[What is expected] Starting at the line containing "none -> pink brick L4:M4 level 1" and ending at the line containing "none -> white brick A1 level 2", print every line of the material below exactly, both ends included, and stop there.

[Dataset]
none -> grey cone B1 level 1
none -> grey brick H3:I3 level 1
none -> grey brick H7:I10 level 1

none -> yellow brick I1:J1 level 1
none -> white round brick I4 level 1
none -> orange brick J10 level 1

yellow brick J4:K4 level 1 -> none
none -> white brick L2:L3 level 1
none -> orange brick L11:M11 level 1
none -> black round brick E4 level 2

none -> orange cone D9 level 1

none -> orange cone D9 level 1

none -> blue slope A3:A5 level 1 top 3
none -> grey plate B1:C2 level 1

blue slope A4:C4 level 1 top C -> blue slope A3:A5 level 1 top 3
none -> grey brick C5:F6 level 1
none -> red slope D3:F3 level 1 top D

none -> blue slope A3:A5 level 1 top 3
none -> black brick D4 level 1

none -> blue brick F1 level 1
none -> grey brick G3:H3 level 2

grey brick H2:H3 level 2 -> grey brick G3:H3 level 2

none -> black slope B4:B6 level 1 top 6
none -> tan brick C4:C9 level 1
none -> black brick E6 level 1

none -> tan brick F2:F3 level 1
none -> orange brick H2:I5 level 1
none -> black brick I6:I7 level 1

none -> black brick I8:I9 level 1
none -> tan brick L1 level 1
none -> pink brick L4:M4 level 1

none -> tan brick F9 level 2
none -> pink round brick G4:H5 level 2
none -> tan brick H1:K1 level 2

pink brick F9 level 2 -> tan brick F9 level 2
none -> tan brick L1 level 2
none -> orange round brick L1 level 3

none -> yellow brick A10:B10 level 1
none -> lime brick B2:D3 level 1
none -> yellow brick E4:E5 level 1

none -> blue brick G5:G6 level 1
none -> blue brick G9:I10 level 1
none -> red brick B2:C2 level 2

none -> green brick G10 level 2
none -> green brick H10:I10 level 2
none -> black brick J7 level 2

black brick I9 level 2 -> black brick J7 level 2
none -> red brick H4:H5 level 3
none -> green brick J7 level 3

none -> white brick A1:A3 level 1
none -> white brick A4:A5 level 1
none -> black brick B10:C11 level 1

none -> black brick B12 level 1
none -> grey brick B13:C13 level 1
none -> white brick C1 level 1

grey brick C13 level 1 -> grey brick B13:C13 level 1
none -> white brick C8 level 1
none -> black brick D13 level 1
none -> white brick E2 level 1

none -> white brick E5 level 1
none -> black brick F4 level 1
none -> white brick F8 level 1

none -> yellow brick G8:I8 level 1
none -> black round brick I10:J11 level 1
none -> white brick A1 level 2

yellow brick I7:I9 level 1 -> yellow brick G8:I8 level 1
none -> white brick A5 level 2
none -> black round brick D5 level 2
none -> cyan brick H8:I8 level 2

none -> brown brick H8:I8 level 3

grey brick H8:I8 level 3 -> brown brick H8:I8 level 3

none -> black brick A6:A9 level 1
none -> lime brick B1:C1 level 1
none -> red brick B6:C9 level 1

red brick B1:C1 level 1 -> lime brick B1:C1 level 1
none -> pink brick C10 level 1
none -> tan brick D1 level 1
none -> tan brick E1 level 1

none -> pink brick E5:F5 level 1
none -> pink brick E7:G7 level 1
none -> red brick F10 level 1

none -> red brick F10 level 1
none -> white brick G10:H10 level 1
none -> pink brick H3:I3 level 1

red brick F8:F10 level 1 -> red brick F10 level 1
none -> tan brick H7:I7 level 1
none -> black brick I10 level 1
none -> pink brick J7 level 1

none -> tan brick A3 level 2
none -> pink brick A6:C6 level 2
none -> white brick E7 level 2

[Exercise result]
none -> pink brick L4:M4 level 1

none -> tan brick F9 level 2
none -> pink round brick G4:H5 level 2
none -> tan brick H1:K1 level 2

pink brick F9 level 2 -> tan brick F9 level 2
none -> tan brick L1 level 2
none -> orange round brick L1 level 3

none -> yellow brick A10:B10 level 1
none -> lime brick B2:D3 level 1
none -> yellow brick E4:E5 level 1

none -> blue brick G5:G6 level 1
none -> blue brick G9:I10 level 1
none -> red brick B2:C2 level 2

none -> green brick G10 level 2
none -> green brick H10:I10 level 2
none -> black brick J7 level 2

black brick I9 level 2 -> black brick J7 level 2
none -> red brick H4:H5 level 3
none -> green brick J7 level 3

none -> white brick A1:A3 level 1
none -> white brick A4:A5 level 1
none -> black brick B10:C11 level 1

none -> black brick B12 level 1
none -> grey brick B13:C13 level 1
none -> white brick C1 level 1

grey brick C13 level 1 -> grey brick B13:C13 level 1
none -> white brick C8 level 1
none -> black brick D13 level 1
none -> white brick E2 level 1

none -> white brick E5 level 1
none -> black brick F4 level 1
none -> white brick F8 level 1

none -> yellow brick G8:I8 level 1
none -> black round brick I10:J11 level 1
none -> white brick A1 level 2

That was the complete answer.